**Data supplied**.
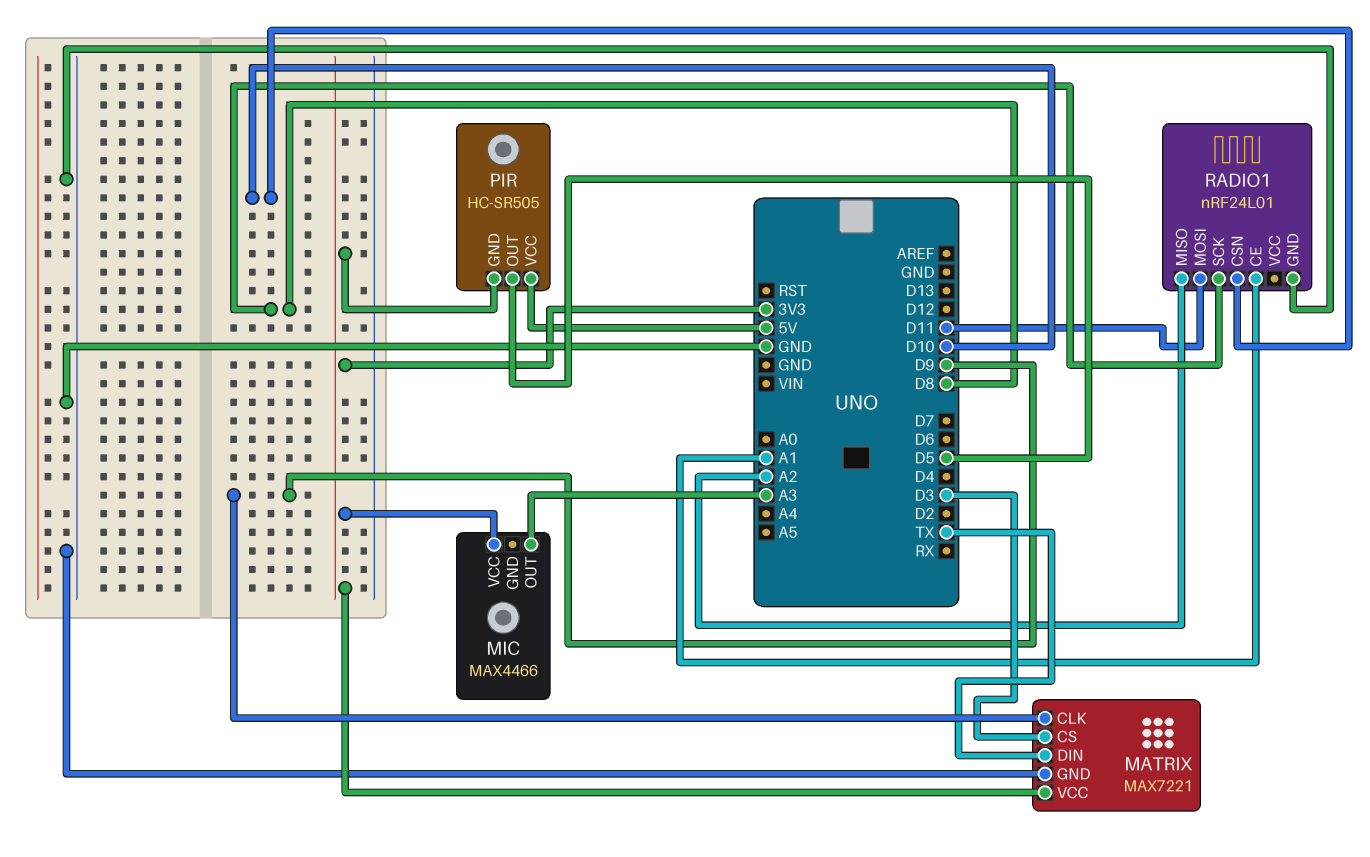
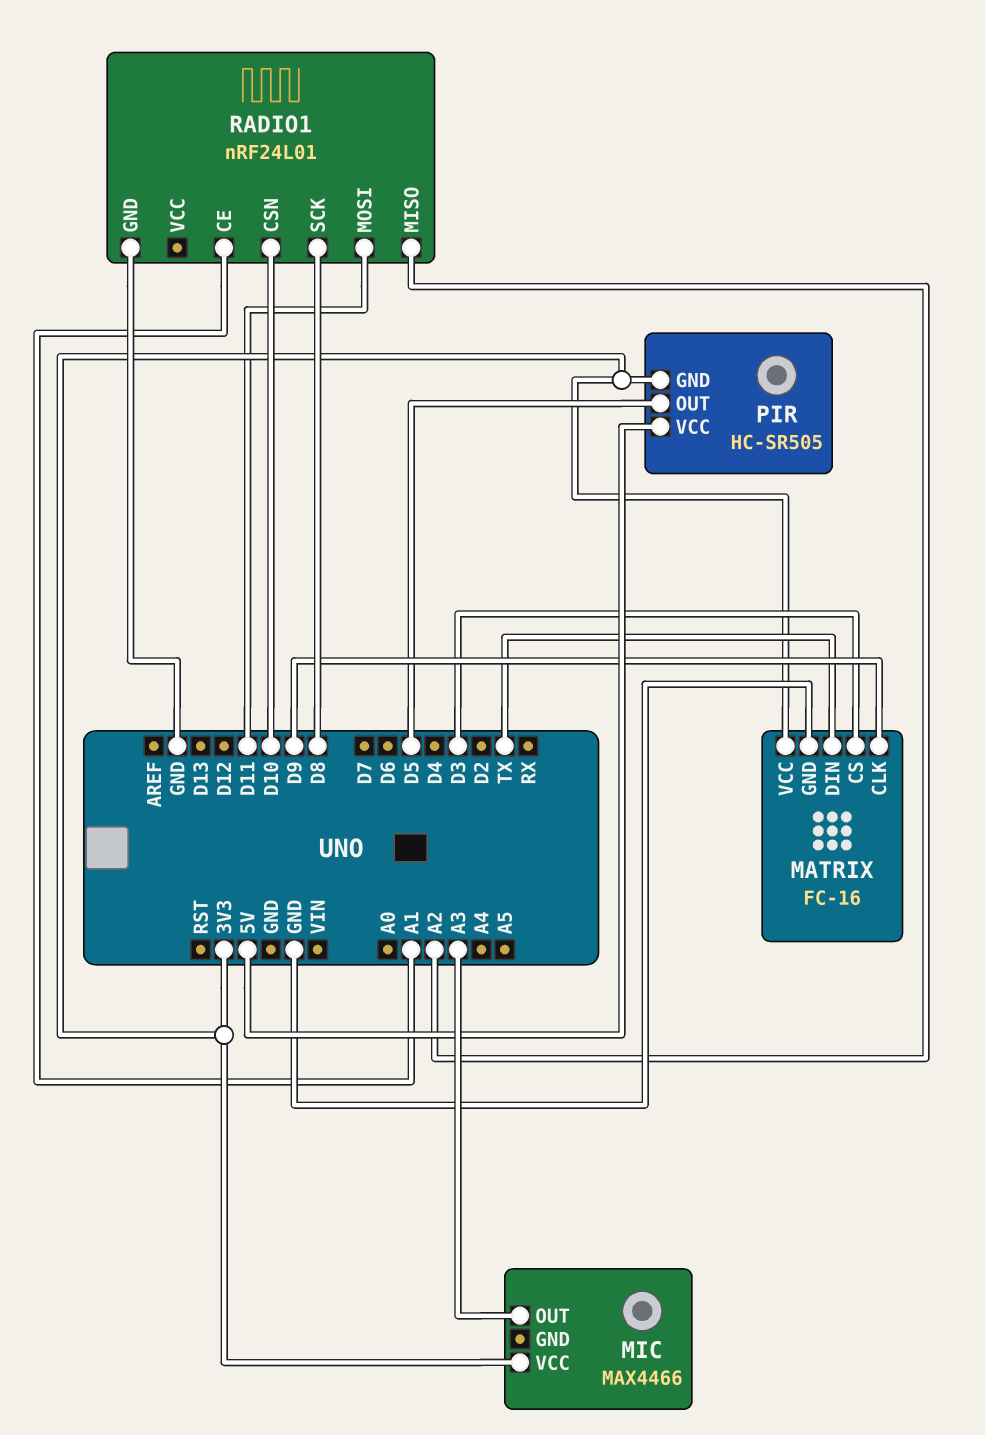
MATRIX: MAX7221 -> FC-16

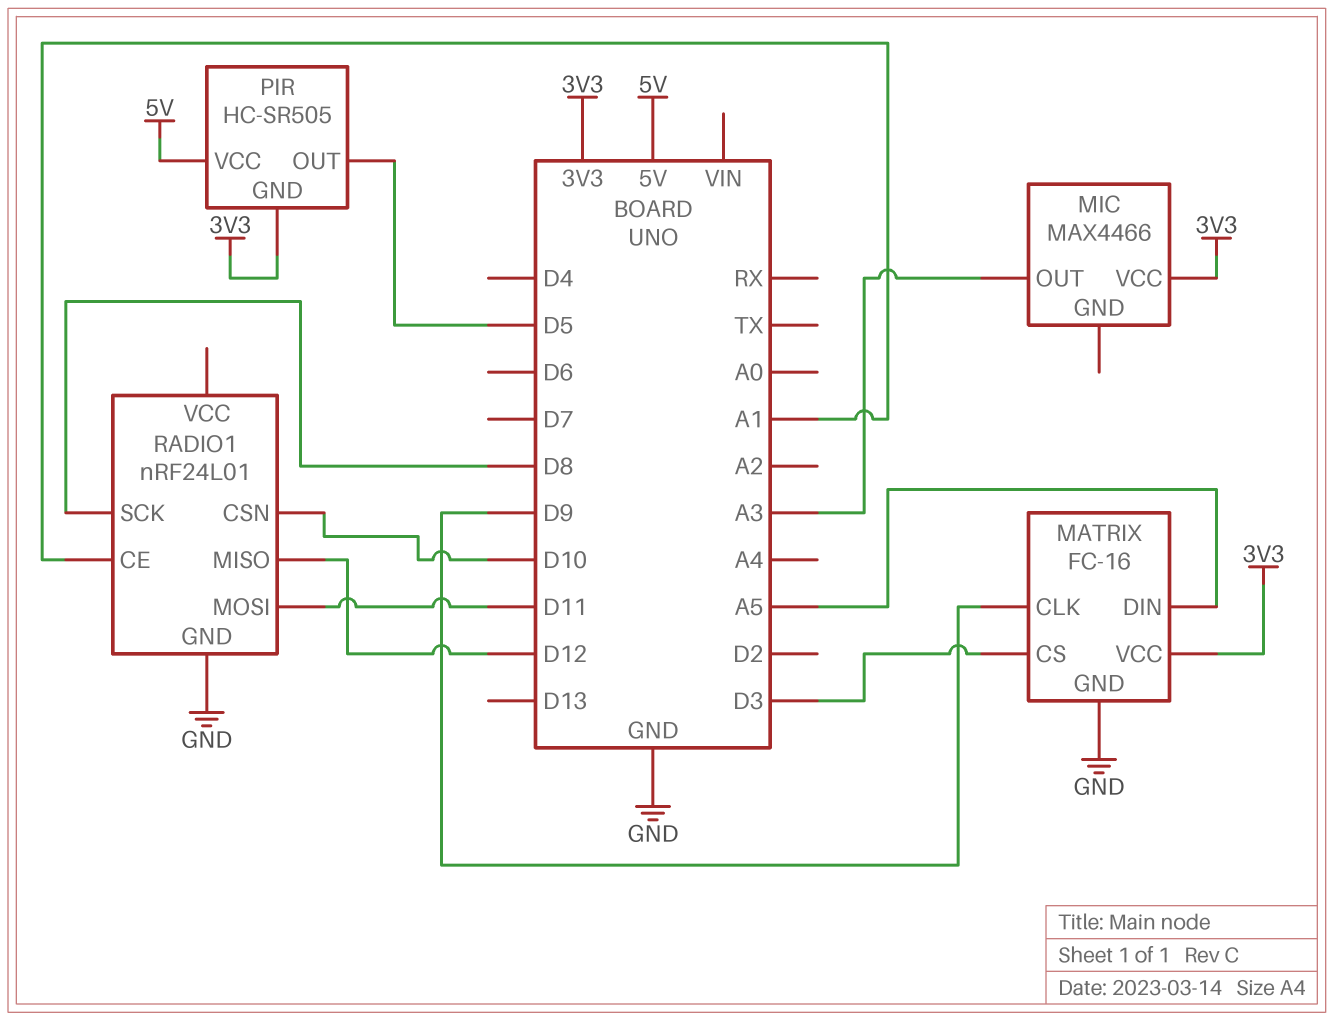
MATRIX pin DIN: TX -> A5
RADIO1 pin MISO: A2 -> D12

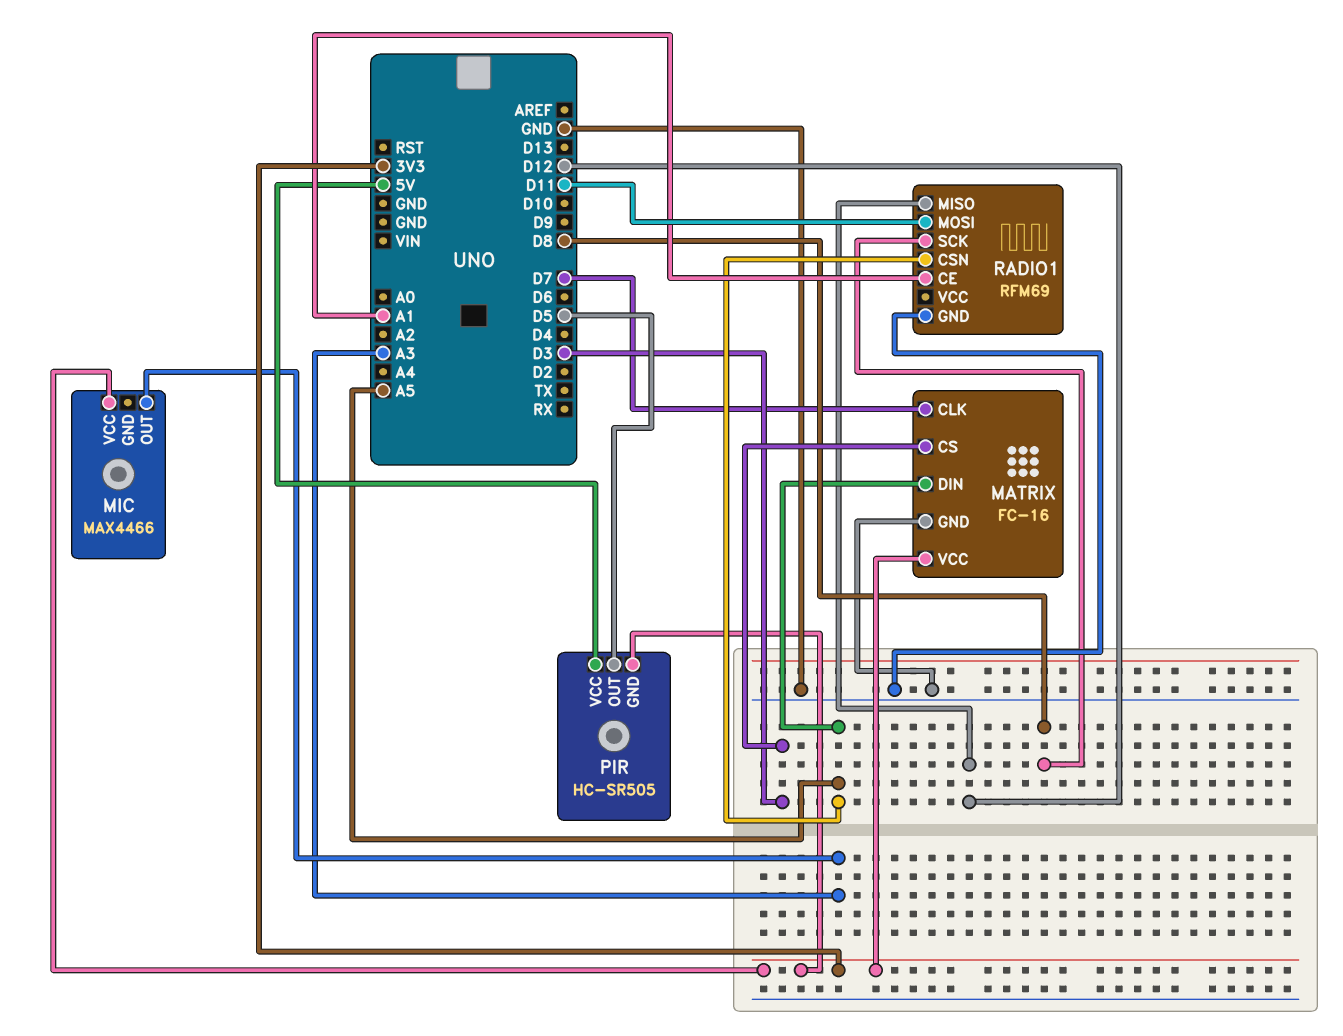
MATRIX pin CLK: D9 -> D7
RADIO1: nRF24L01 -> RFM69
RADIO1 pin CSN: D10 -> A5

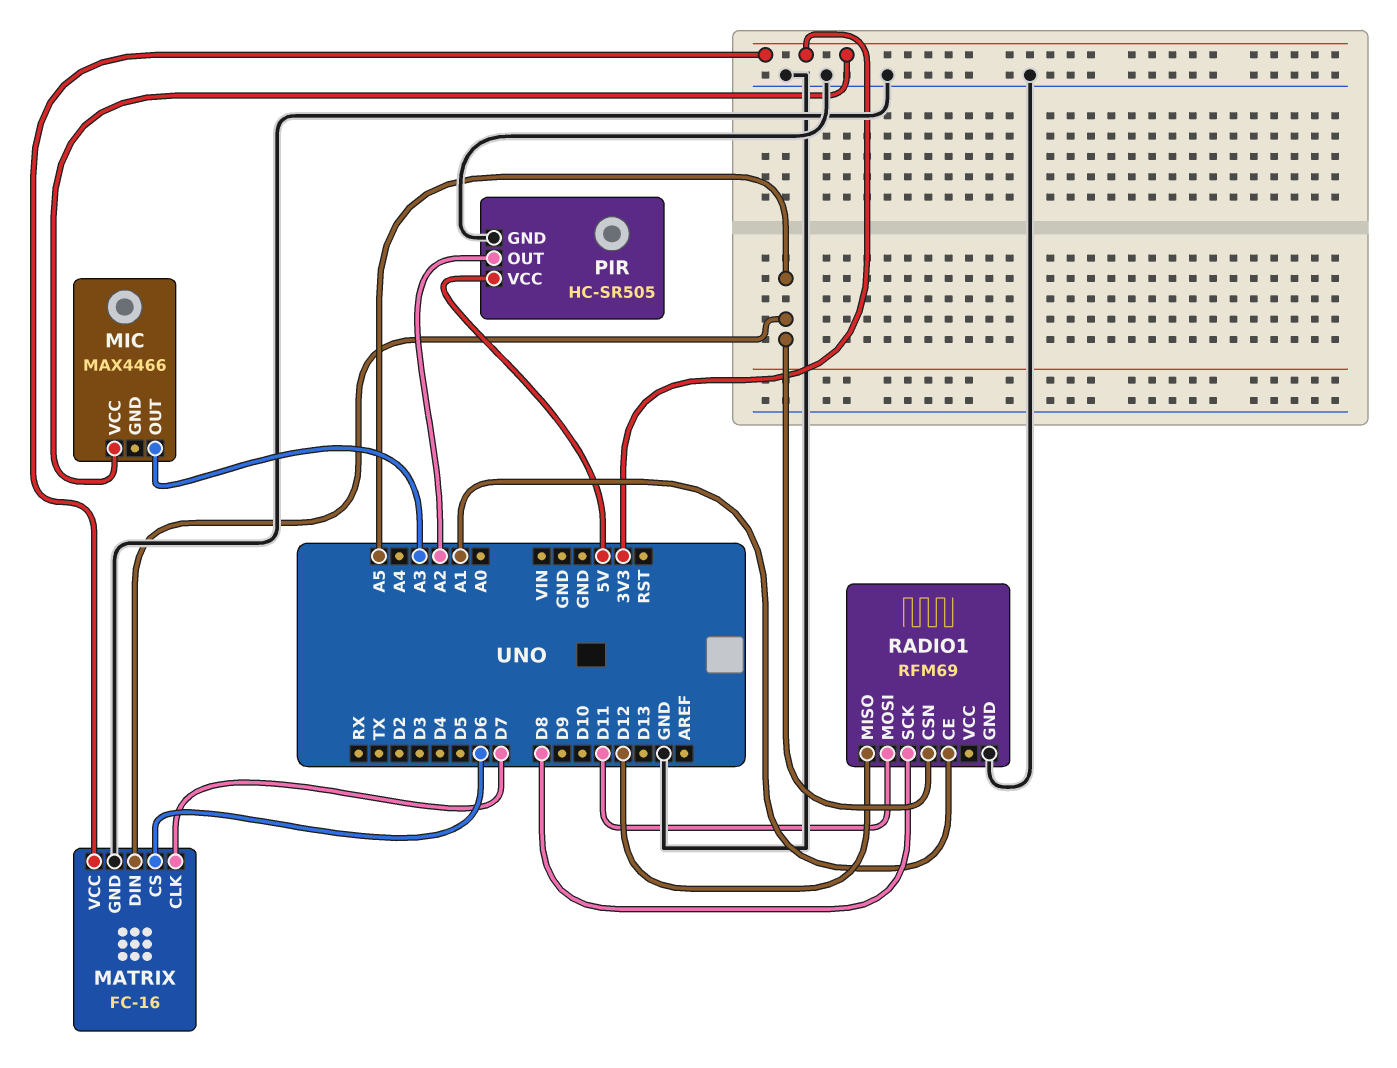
MATRIX pin CS: D3 -> D6
PIR pin GND: 3V3 -> GND
PIR pin OUT: D5 -> A2

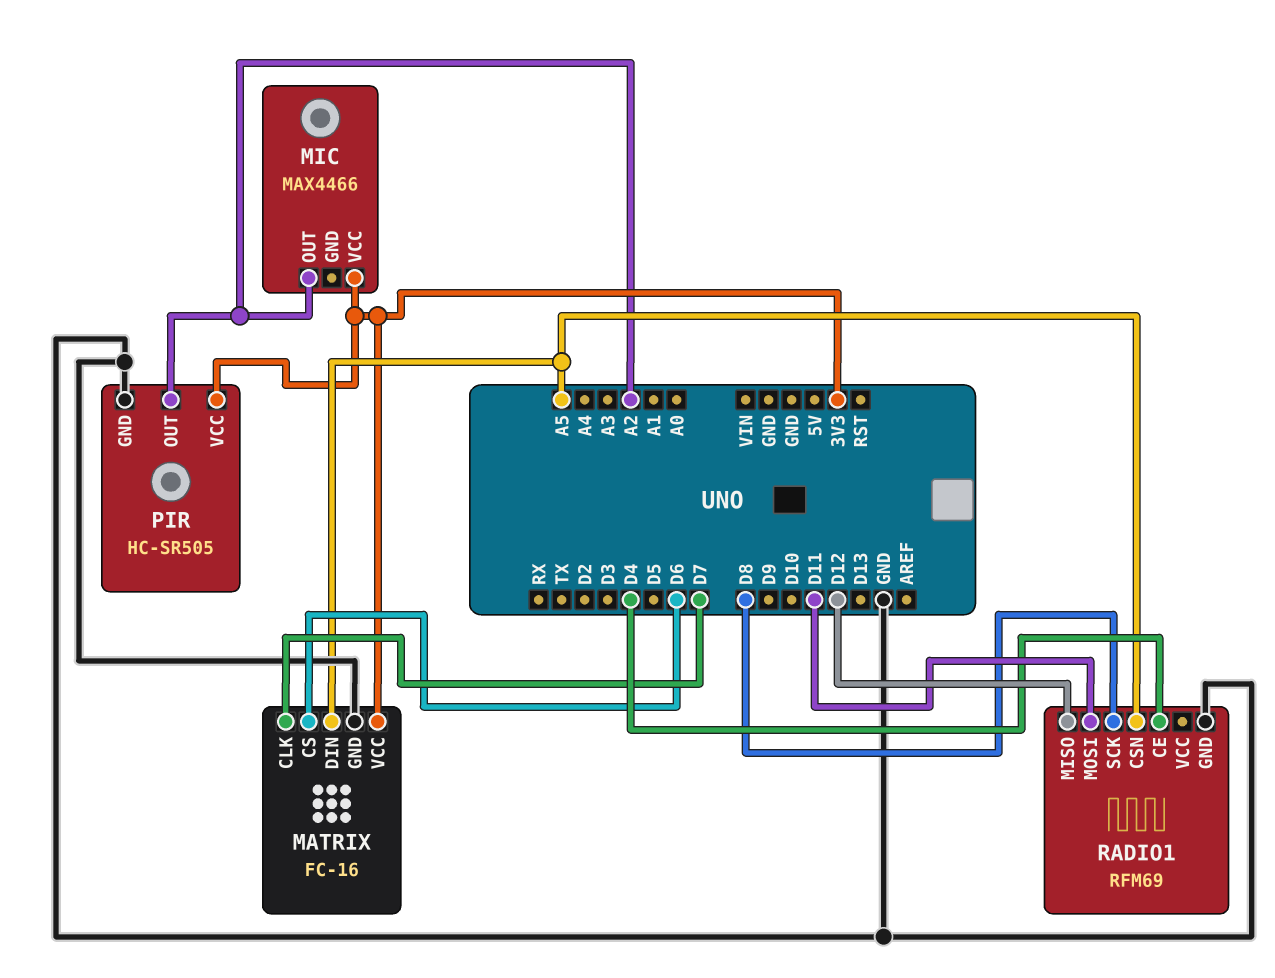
MIC pin OUT: A3 -> A2
PIR pin VCC: 5V -> 3V3
RADIO1 pin CE: A1 -> D4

**Prompt**.
Where a line of the entries contains "MATRIX", report that line.

**Exercise solution**.
MATRIX: MAX7221 -> FC-16
MATRIX pin DIN: TX -> A5
MATRIX pin CLK: D9 -> D7
MATRIX pin CS: D3 -> D6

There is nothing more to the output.